Exercise description. Print every line exactly as it appears in the material below.

※ ※ ※

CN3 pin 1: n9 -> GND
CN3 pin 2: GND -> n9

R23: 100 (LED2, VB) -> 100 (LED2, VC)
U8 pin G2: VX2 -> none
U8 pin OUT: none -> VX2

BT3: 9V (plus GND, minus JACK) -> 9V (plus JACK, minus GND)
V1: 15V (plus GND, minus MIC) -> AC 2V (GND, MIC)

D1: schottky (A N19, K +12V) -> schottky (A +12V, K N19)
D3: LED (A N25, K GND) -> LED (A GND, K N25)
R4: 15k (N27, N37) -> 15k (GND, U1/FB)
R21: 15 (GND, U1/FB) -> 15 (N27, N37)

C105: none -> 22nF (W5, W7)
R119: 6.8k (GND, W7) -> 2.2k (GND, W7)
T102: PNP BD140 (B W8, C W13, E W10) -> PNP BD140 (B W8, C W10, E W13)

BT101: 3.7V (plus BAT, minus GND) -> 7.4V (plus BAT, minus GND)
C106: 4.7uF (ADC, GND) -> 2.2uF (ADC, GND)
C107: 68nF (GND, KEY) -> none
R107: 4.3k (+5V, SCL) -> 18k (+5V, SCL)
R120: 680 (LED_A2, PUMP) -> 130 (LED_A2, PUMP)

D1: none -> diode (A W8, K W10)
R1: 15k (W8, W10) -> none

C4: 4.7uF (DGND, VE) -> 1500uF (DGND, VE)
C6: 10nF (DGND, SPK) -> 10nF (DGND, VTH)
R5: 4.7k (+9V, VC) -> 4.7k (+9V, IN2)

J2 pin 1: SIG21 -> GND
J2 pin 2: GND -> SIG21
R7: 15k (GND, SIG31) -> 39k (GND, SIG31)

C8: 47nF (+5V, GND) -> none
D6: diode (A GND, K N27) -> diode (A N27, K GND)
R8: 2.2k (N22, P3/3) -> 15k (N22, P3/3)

※ ※ ※

Response.
CN3 pin 1: n9 -> GND
CN3 pin 2: GND -> n9

R23: 100 (LED2, VB) -> 100 (LED2, VC)
U8 pin G2: VX2 -> none
U8 pin OUT: none -> VX2

BT3: 9V (plus GND, minus JACK) -> 9V (plus JACK, minus GND)
V1: 15V (plus GND, minus MIC) -> AC 2V (GND, MIC)

D1: schottky (A N19, K +12V) -> schottky (A +12V, K N19)
D3: LED (A N25, K GND) -> LED (A GND, K N25)
R4: 15k (N27, N37) -> 15k (GND, U1/FB)
R21: 15 (GND, U1/FB) -> 15 (N27, N37)

C105: none -> 22nF (W5, W7)
R119: 6.8k (GND, W7) -> 2.2k (GND, W7)
T102: PNP BD140 (B W8, C W13, E W10) -> PNP BD140 (B W8, C W10, E W13)

BT101: 3.7V (plus BAT, minus GND) -> 7.4V (plus BAT, minus GND)
C106: 4.7uF (ADC, GND) -> 2.2uF (ADC, GND)
C107: 68nF (GND, KEY) -> none
R107: 4.3k (+5V, SCL) -> 18k (+5V, SCL)
R120: 680 (LED_A2, PUMP) -> 130 (LED_A2, PUMP)

D1: none -> diode (A W8, K W10)
R1: 15k (W8, W10) -> none

C4: 4.7uF (DGND, VE) -> 1500uF (DGND, VE)
C6: 10nF (DGND, SPK) -> 10nF (DGND, VTH)
R5: 4.7k (+9V, VC) -> 4.7k (+9V, IN2)

J2 pin 1: SIG21 -> GND
J2 pin 2: GND -> SIG21
R7: 15k (GND, SIG31) -> 39k (GND, SIG31)

C8: 47nF (+5V, GND) -> none
D6: diode (A GND, K N27) -> diode (A N27, K GND)
R8: 2.2k (N22, P3/3) -> 15k (N22, P3/3)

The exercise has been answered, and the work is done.